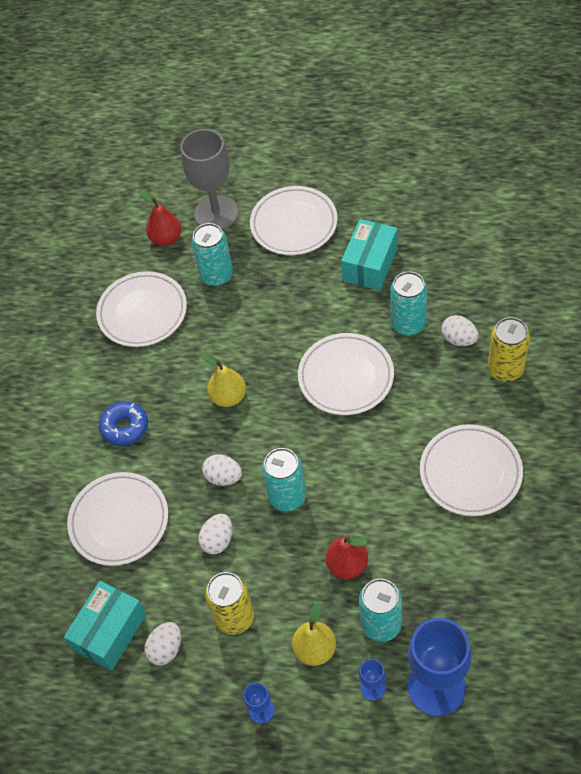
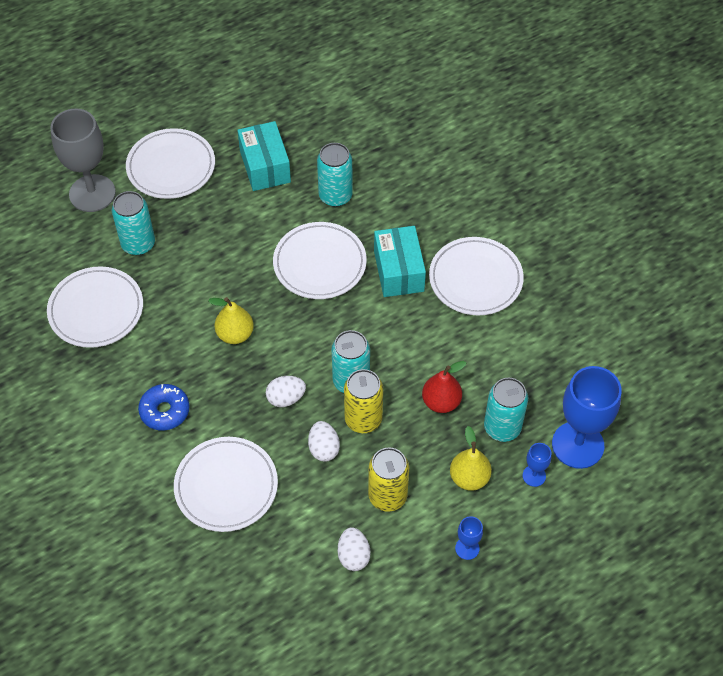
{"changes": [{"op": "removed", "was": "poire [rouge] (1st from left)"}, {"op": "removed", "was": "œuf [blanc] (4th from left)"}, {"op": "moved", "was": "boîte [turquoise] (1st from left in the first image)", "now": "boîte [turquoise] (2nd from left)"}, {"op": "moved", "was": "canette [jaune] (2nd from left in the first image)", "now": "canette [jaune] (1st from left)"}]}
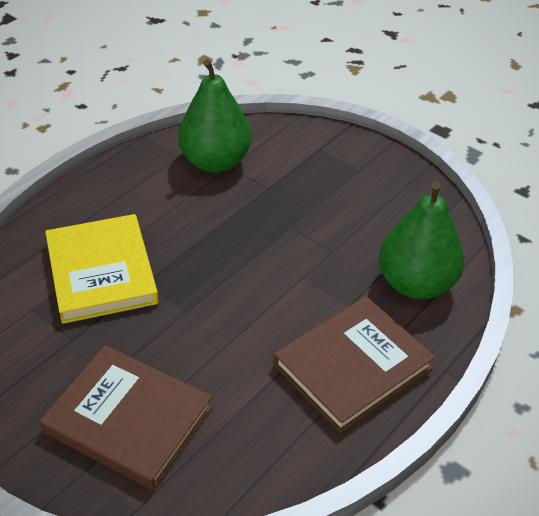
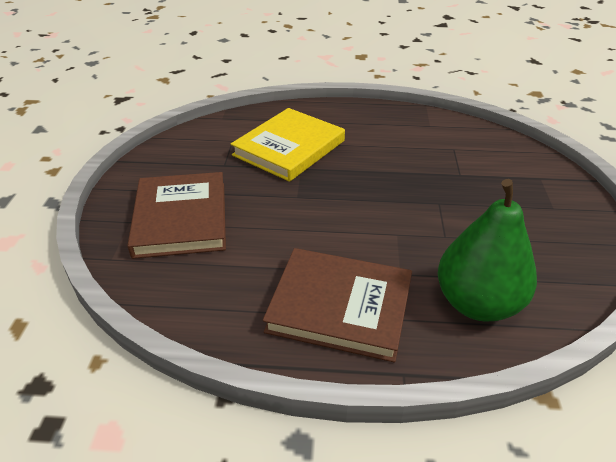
{"changes": [{"op": "removed", "was": "poire [vert] (1st from left)"}]}
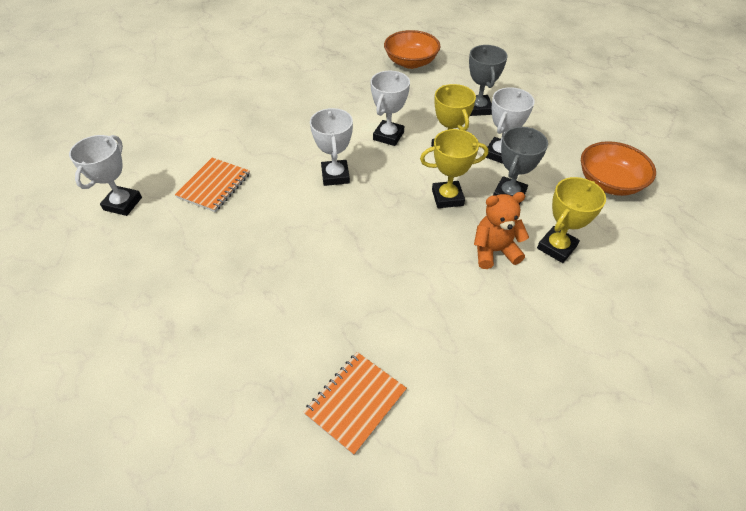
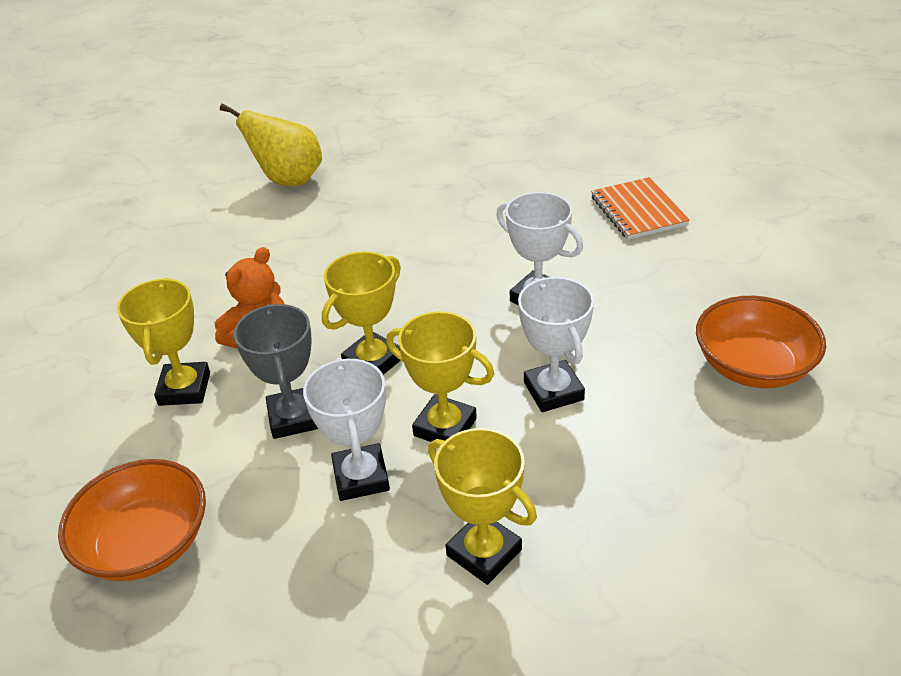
{"changes": [{"op": "removed", "was": "trophée [blanc] (1st from left)"}, {"op": "moved", "was": "bol [orange] (1st from left in the first image)", "now": "bol [orange] (2nd from left)"}, {"op": "replaced", "was": "carnet [orange] (2nd from left)", "now": "poire [jaune]"}, {"op": "recoloured", "was": "trophée [gris] (1st from left)", "now": "trophée [jaune] (4th from left)"}]}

Exercise: Any picture in the data is to be skipped, while each line is returned exactly as written.

Solution to this exercise:
{"changes": [{"op": "removed", "was": "poire [rouge] (1st from left)"}, {"op": "removed", "was": "œuf [blanc] (4th from left)"}, {"op": "moved", "was": "boîte [turquoise] (1st from left in the first image)", "now": "boîte [turquoise] (2nd from left)"}, {"op": "moved", "was": "canette [jaune] (2nd from left in the first image)", "now": "canette [jaune] (1st from left)"}]}
{"changes": [{"op": "removed", "was": "poire [vert] (1st from left)"}]}
{"changes": [{"op": "removed", "was": "trophée [blanc] (1st from left)"}, {"op": "moved", "was": "bol [orange] (1st from left in the first image)", "now": "bol [orange] (2nd from left)"}, {"op": "replaced", "was": "carnet [orange] (2nd from left)", "now": "poire [jaune]"}, {"op": "recoloured", "was": "trophée [gris] (1st from left)", "now": "trophée [jaune] (4th from left)"}]}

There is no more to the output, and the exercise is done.